• [Exercise prompt] Only the lines from the one containing "pink capsule [591,338,609,367]" to the end of the listing below should be returned, exactly as written and without pictures.

• [Dataset records]
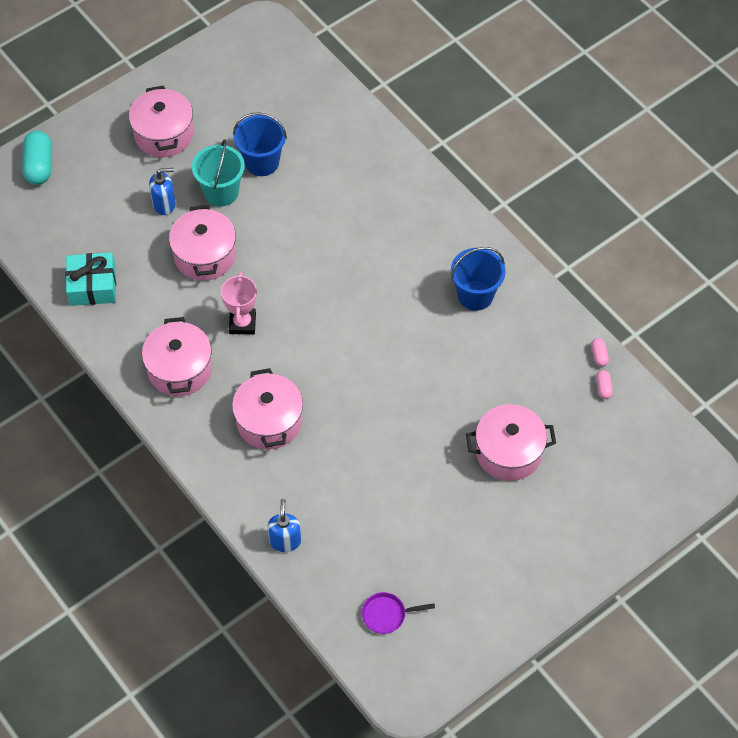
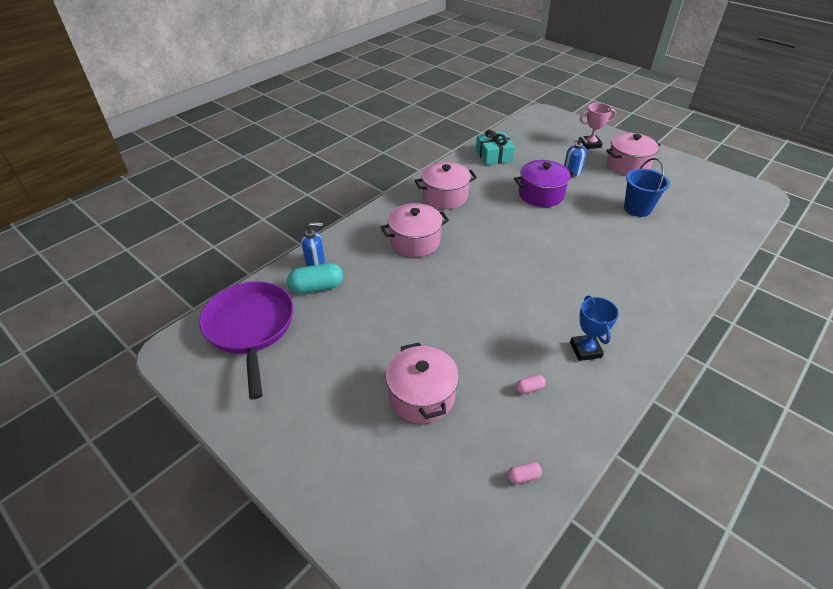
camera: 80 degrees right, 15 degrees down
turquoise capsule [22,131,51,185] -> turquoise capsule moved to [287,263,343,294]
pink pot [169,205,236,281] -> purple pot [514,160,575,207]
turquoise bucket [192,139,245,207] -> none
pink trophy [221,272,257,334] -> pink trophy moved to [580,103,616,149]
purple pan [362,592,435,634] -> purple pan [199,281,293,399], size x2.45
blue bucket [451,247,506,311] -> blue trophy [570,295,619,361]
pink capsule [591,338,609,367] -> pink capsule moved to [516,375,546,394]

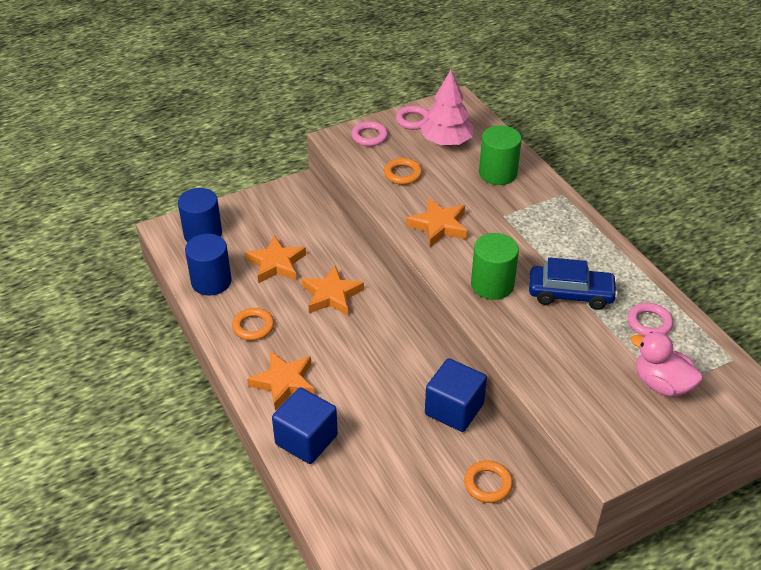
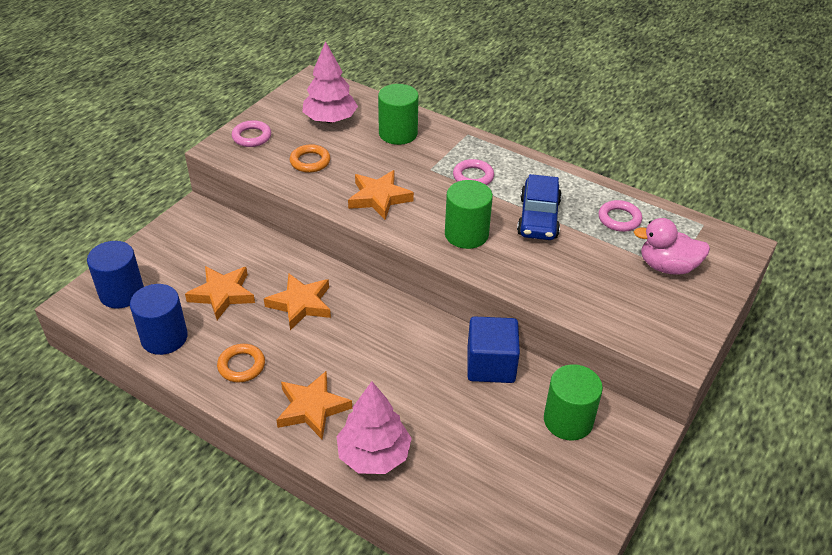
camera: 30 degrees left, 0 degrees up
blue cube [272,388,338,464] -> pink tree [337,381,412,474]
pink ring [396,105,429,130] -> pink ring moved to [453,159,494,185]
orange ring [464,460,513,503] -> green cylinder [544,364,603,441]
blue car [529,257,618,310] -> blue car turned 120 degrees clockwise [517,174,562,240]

• [Result]
pink capsule [591,338,609,367] -> pink capsule moved to [516,375,546,394]

camera: 30 degrees left, 0 degrees up
blue cube [272,388,338,464] -> pink tree [337,381,412,474]
pink ring [396,105,429,130] -> pink ring moved to [453,159,494,185]
orange ring [464,460,513,503] -> green cylinder [544,364,603,441]
blue car [529,257,618,310] -> blue car turned 120 degrees clockwise [517,174,562,240]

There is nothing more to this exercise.